WHAT YOU SHOULD DO: Collect all lines from the records below that include the word "arrow".

[Colored geometric primitive data]
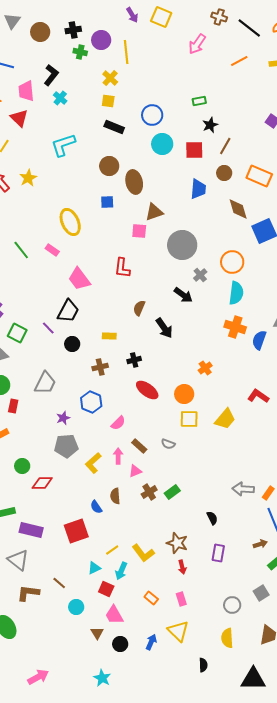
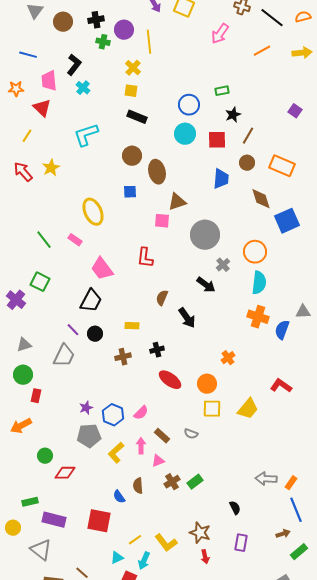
blue circle: (152, 115) -> (189, 105), moved
purple line: (48, 328) -> (73, 330), moved
green square: (17, 333) -> (40, 282), moved
gray trapezoid: (45, 383) -> (64, 356), moved
blue hexagon: (91, 402) -> (113, 415), moved
red square: (76, 531) -> (99, 521), turned 30

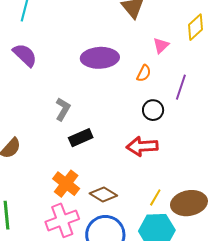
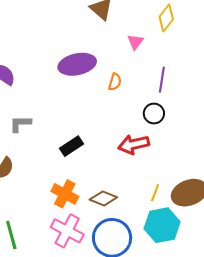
orange semicircle: (144, 73) -> (115, 82), moved
gray L-shape: (63, 109) -> (20, 124), moved, turned -110
black circle: (153, 110) -> (154, 114), moved
pink cross: (62, 220) -> (67, 231), turned -32

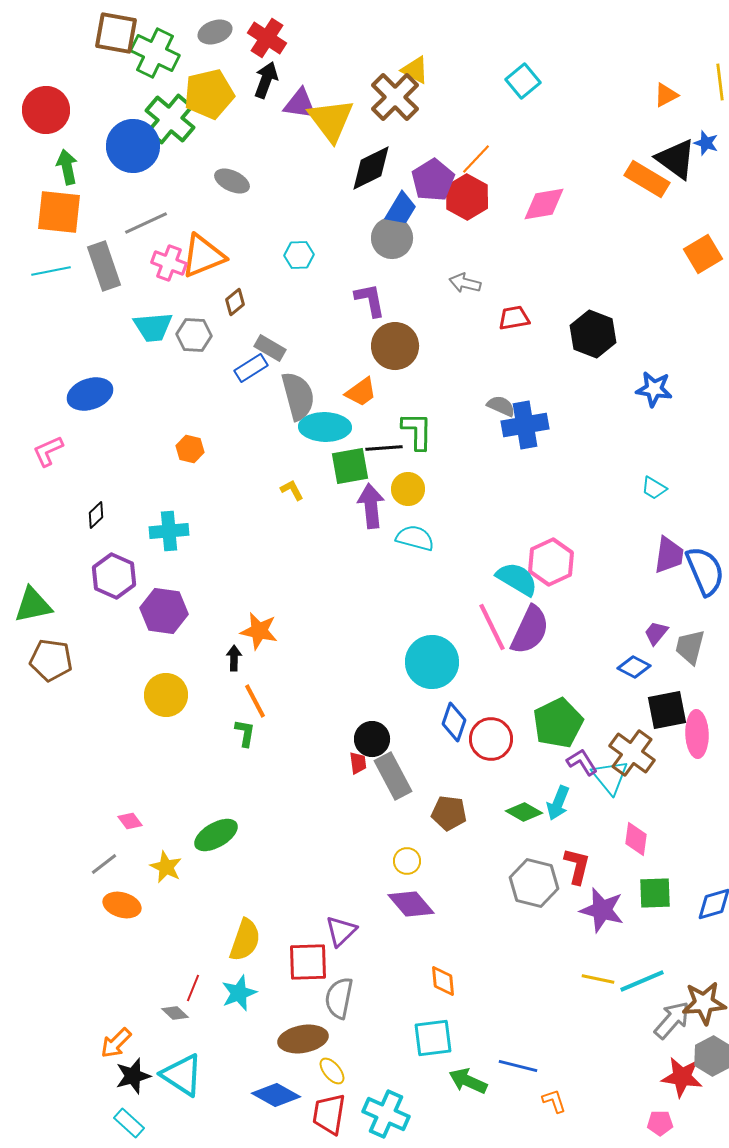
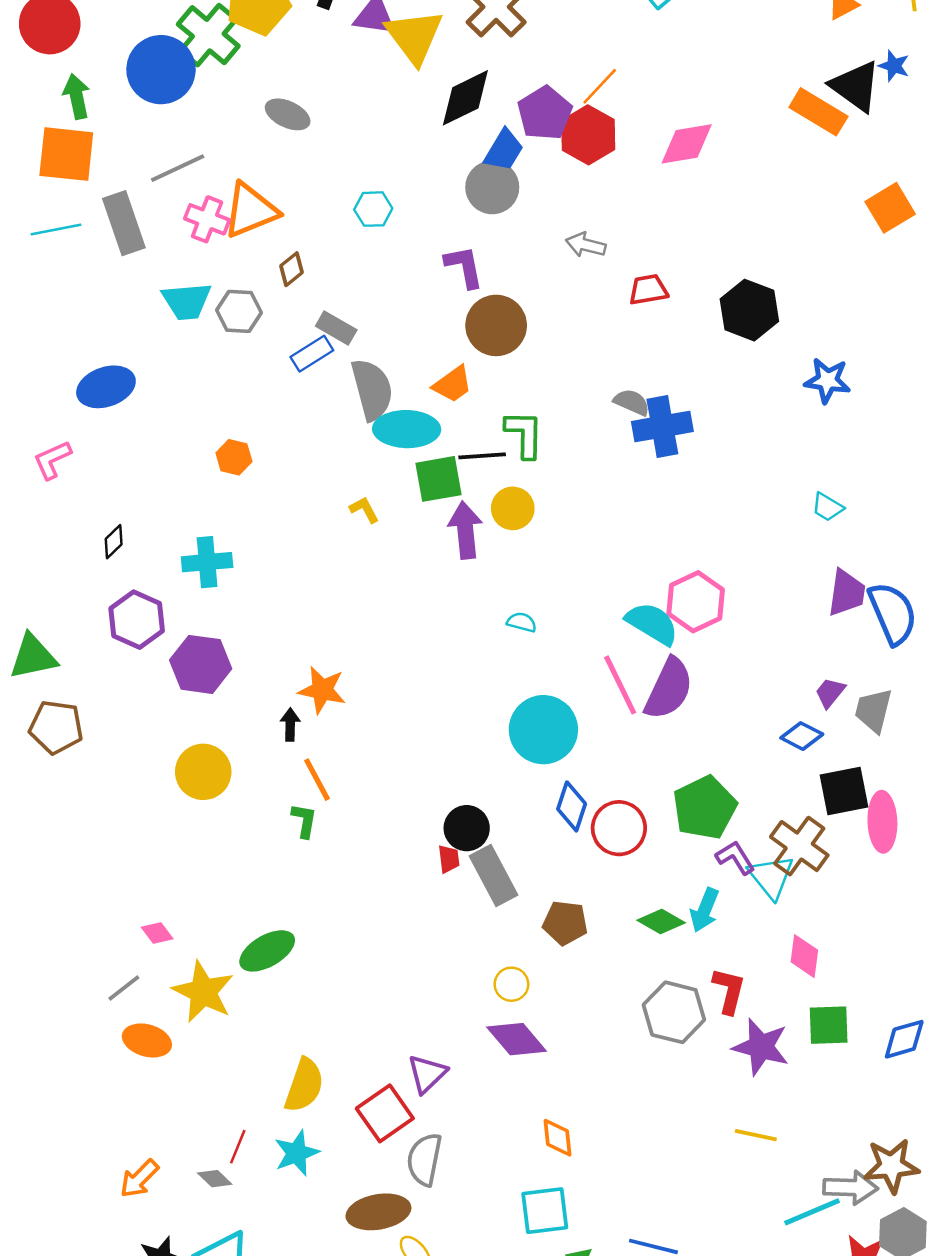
cyan semicircle: (415, 538) -> (522, 622), moved, size x0.6
yellow star: (166, 867) -> (203, 992), size x1.5
red square: (308, 962) -> (385, 1113), turned -33
cyan line: (642, 981) -> (812, 1212), moved
gray arrow: (672, 1020) -> (850, 1188), turned 51
orange arrow: (116, 1043) -> (139, 1179), moved

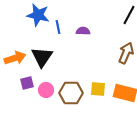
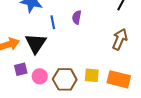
blue line: (58, 27) -> (53, 22), moved
purple semicircle: (83, 31) -> (77, 17), turned -80

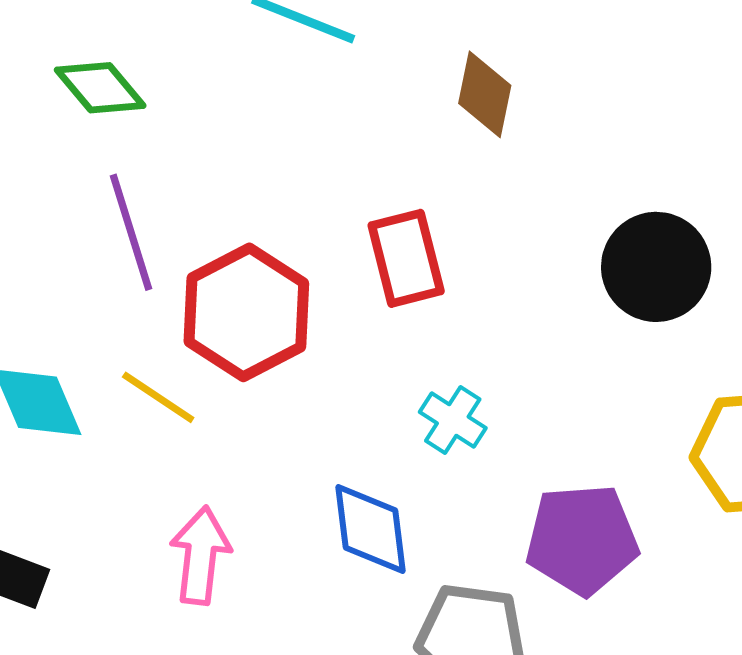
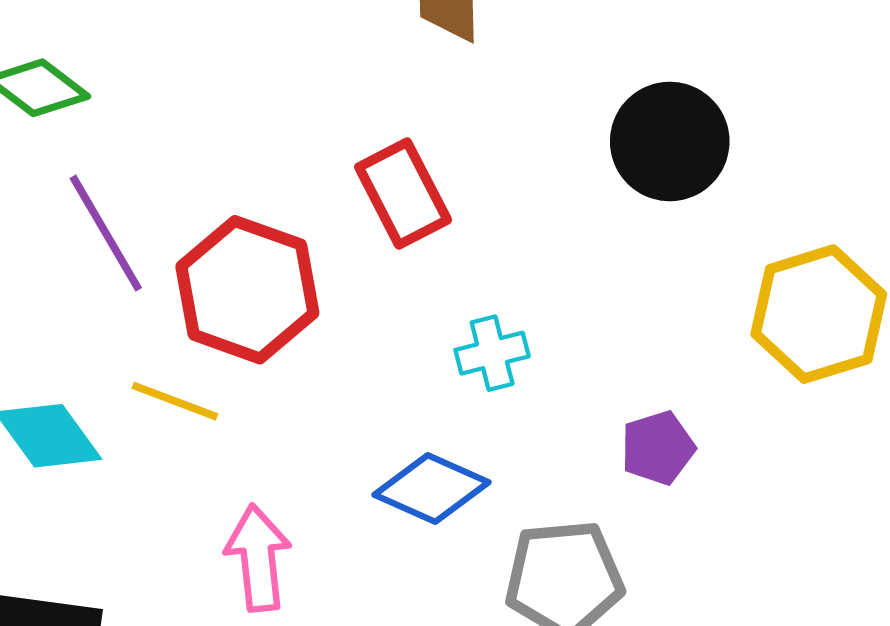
cyan cross: (453, 420) -> (492, 353), turned -34
blue diamond: (370, 529) -> (432, 488), turned -46
purple pentagon: (582, 539) -> (658, 448), size x0.6

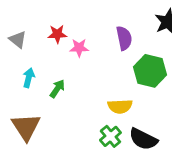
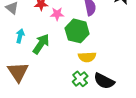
green hexagon: (150, 71) -> (77, 31), moved
green arrow: (57, 89) -> (41, 44), size x1.5

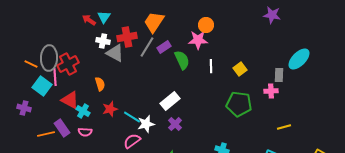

TASK OUTPUT:
gray arrow: (672, 1020) -> (850, 1188), turned 51
orange arrow: (116, 1043) -> (139, 1179), moved
green arrow: (57, 89) -> (41, 44), size x1.5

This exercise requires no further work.